Exercise description: Copy every entry verbatim and skip the pictures.

Data under study:
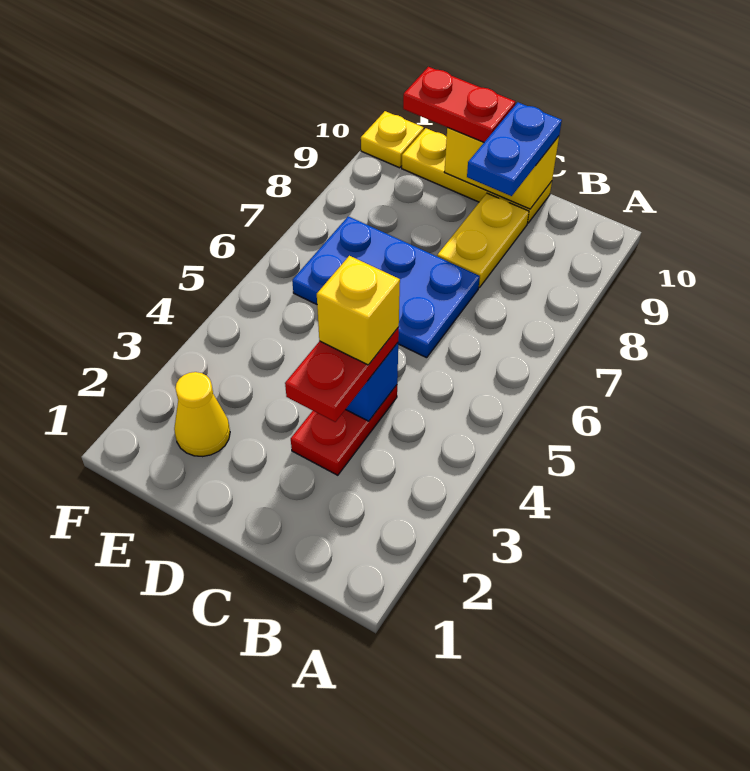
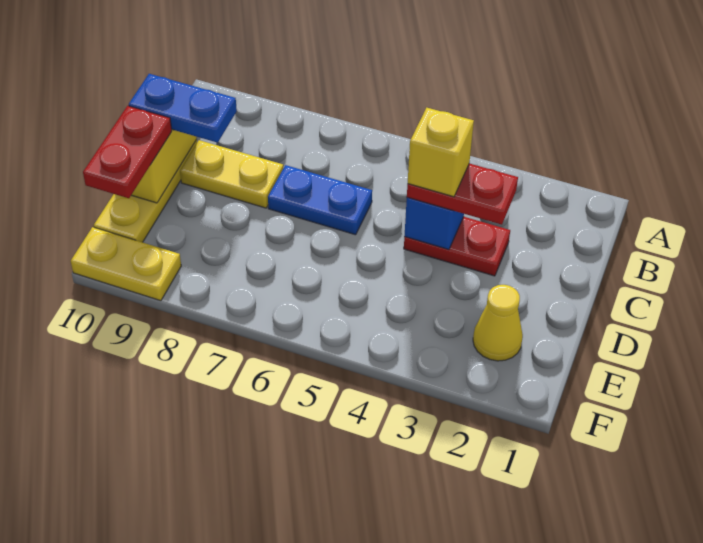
blue 2x3 plate [292,216,480,358] -> blue 1x2 plate [268,165,372,235]
yellow 1x1 plate [361,111,424,168] -> yellow 1x2 plate [71,227,181,301]

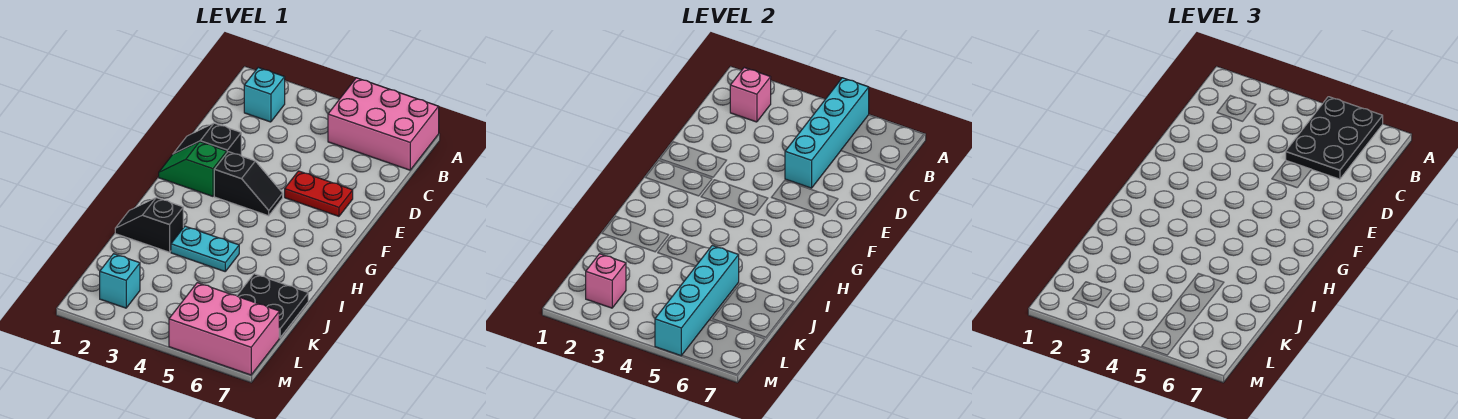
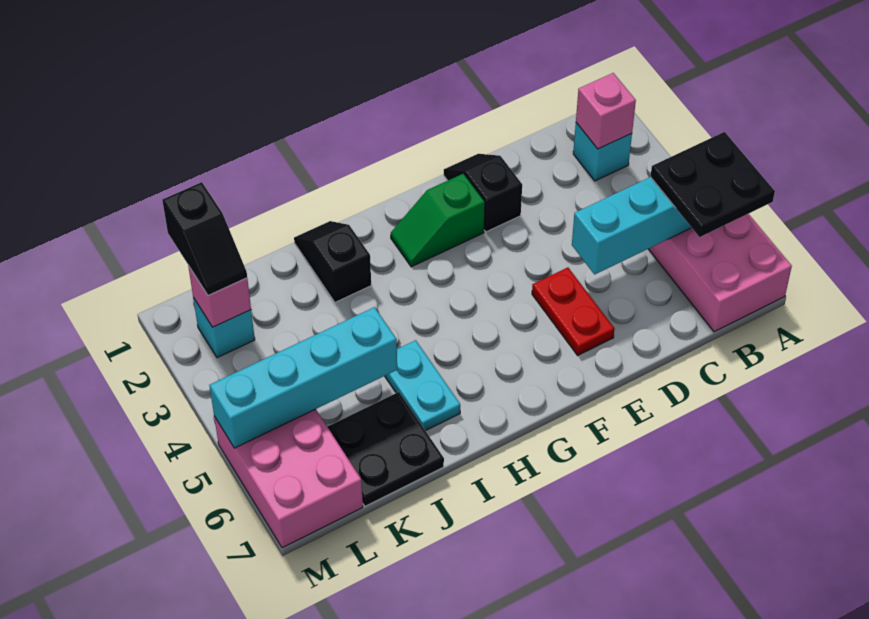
black 2x3 plate [1286,97,1383,179] -> black 2x2 plate [650,132,775,237]
green 1x2 slope [159,142,227,196] -> green 1x2 slope turned to [391,173,485,267]
black 1x2 slope [214,152,283,216] -> black 1x2 slope moved to [162,182,247,296]
cyan 1x2 plate [171,226,239,271] -> cyan 1x2 plate moved to [385,340,460,431]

Exercise response:
blue 2x3 plate [292,216,480,358] -> blue 1x2 plate [268,165,372,235]
yellow 1x1 plate [361,111,424,168] -> yellow 1x2 plate [71,227,181,301]

black 2x3 plate [1286,97,1383,179] -> black 2x2 plate [650,132,775,237]
green 1x2 slope [159,142,227,196] -> green 1x2 slope turned to [391,173,485,267]
black 1x2 slope [214,152,283,216] -> black 1x2 slope moved to [162,182,247,296]
cyan 1x2 plate [171,226,239,271] -> cyan 1x2 plate moved to [385,340,460,431]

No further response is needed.